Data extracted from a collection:
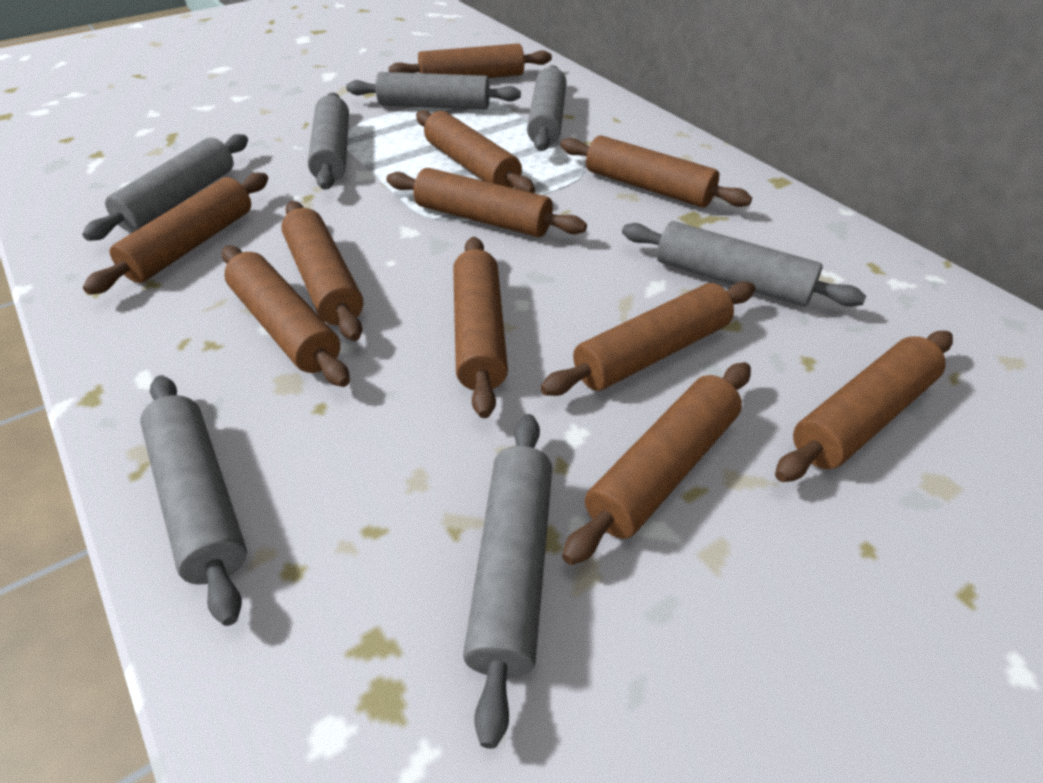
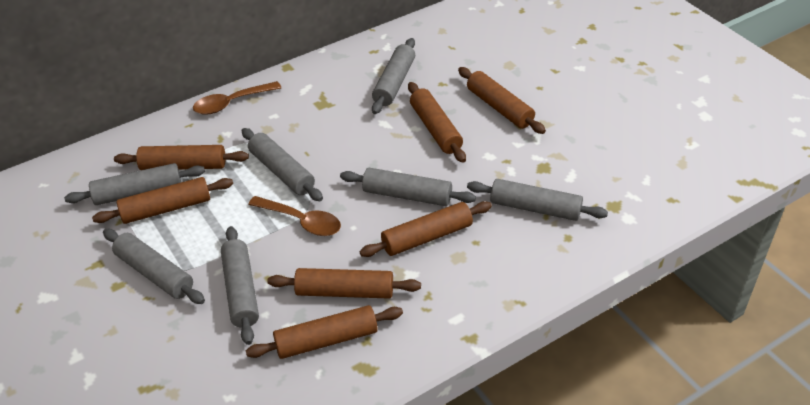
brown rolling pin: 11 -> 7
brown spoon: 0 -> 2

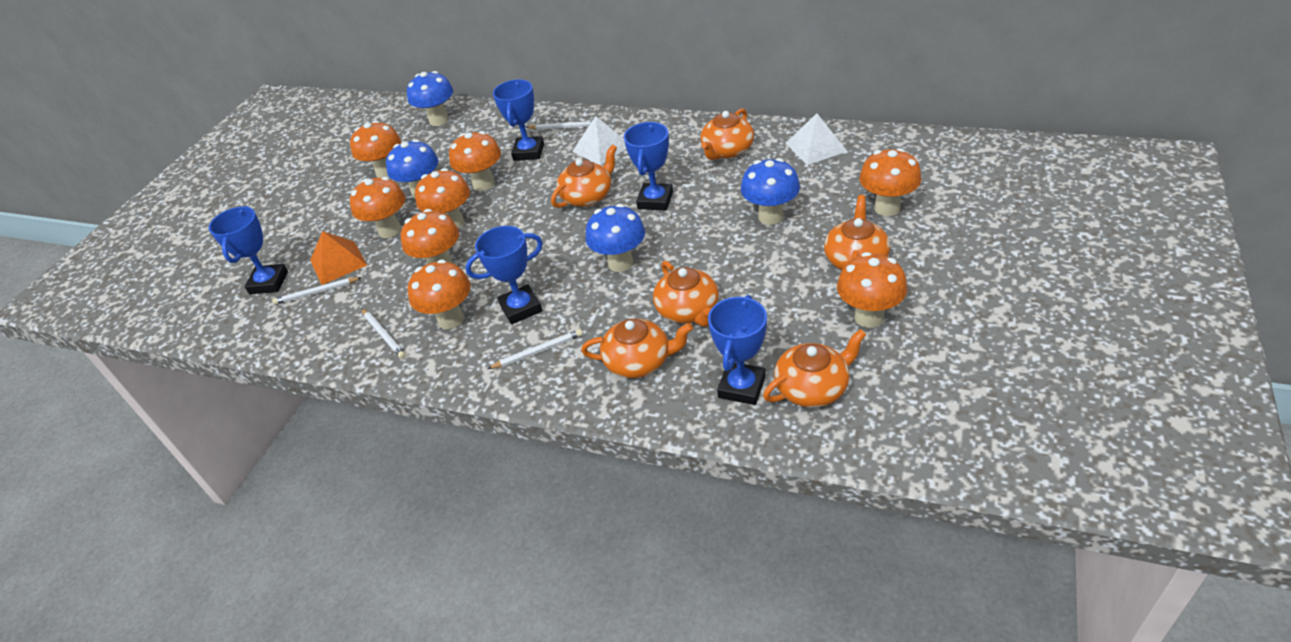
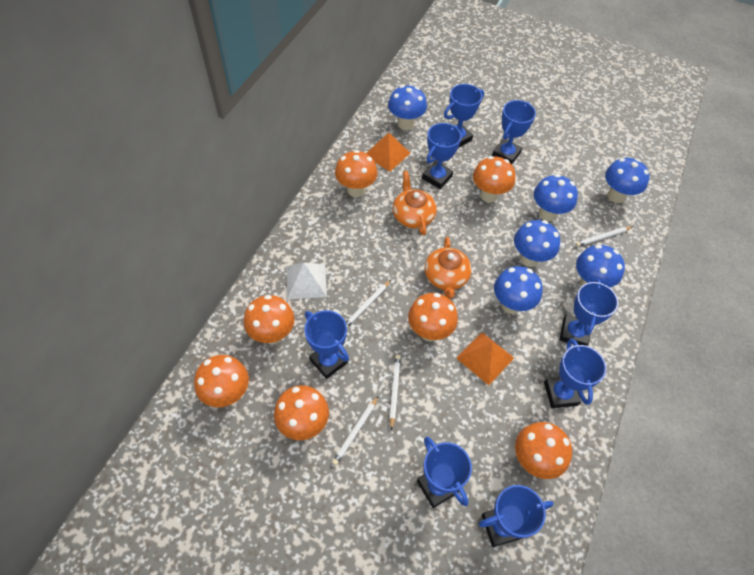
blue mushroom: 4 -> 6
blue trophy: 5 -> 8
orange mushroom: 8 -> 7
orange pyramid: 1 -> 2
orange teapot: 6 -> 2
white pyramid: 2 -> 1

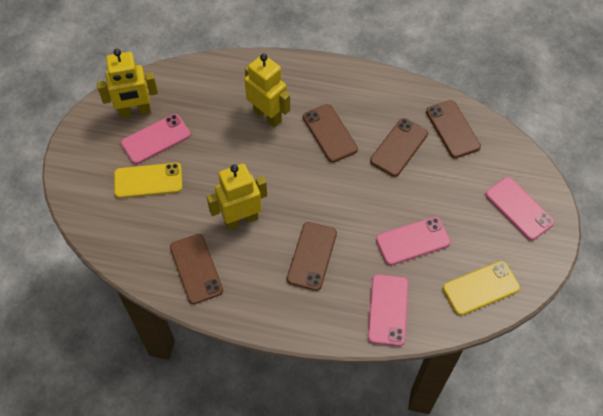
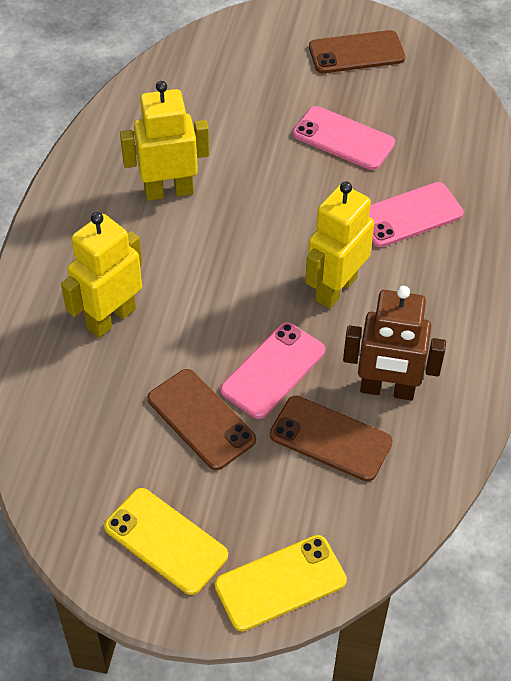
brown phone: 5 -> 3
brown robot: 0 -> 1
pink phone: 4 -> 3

---

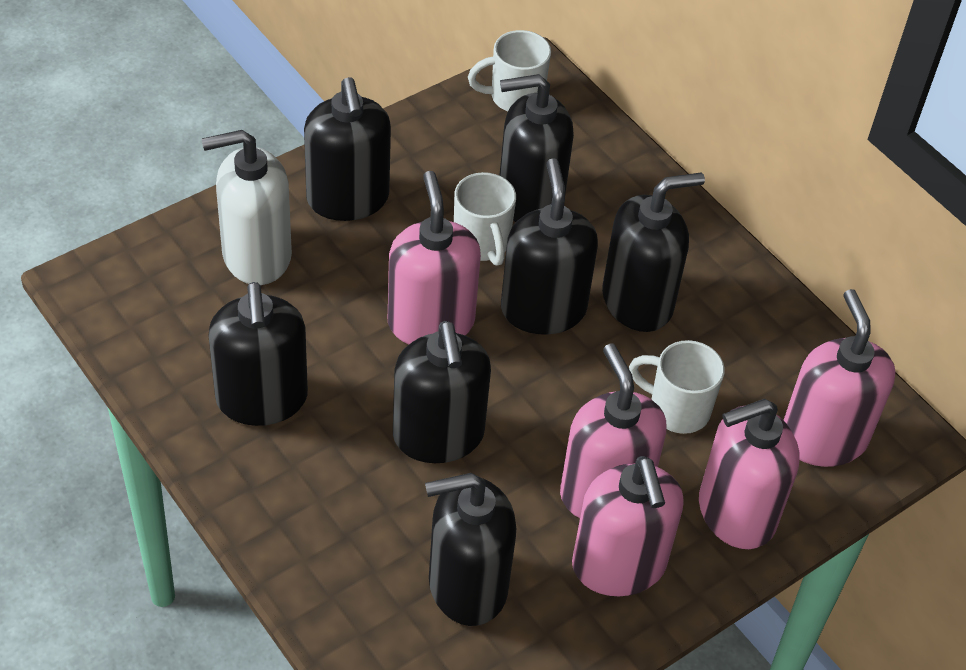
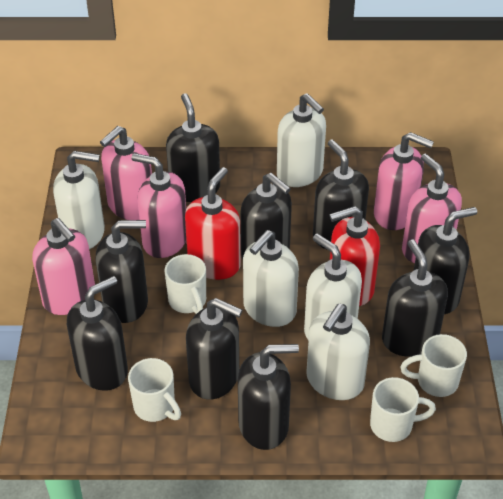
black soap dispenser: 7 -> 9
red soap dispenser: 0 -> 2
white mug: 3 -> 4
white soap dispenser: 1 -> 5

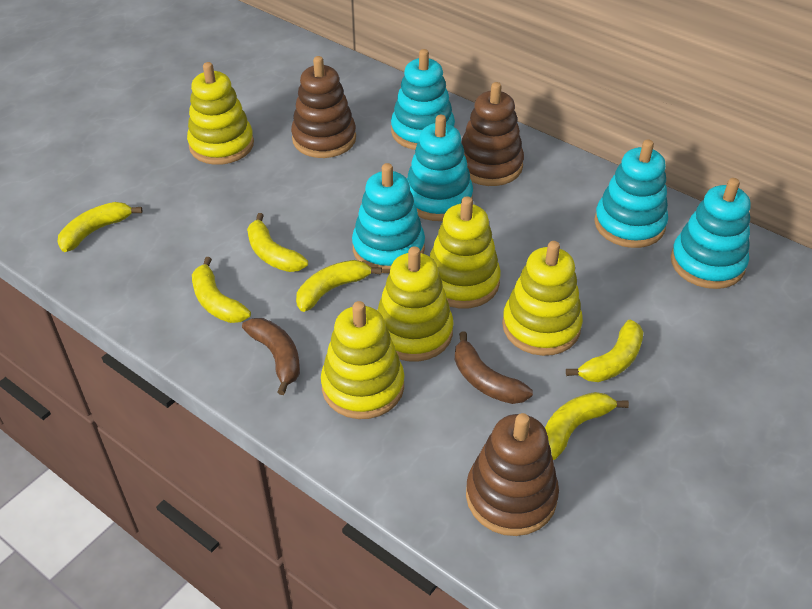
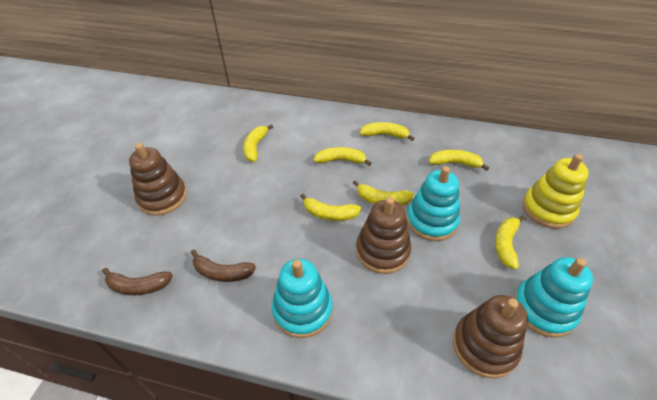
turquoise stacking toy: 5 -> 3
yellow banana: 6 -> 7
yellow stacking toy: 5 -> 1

TASK DESCRIPTION: Look above for the line with "brown rolling pin: 11 -> 7" and copy exactly from it through the line with "pink phone: 4 -> 3", both included. Omit the pictures.

TASK OUTPUT:
brown rolling pin: 11 -> 7
brown spoon: 0 -> 2

blue mushroom: 4 -> 6
blue trophy: 5 -> 8
orange mushroom: 8 -> 7
orange pyramid: 1 -> 2
orange teapot: 6 -> 2
white pyramid: 2 -> 1

brown phone: 5 -> 3
brown robot: 0 -> 1
pink phone: 4 -> 3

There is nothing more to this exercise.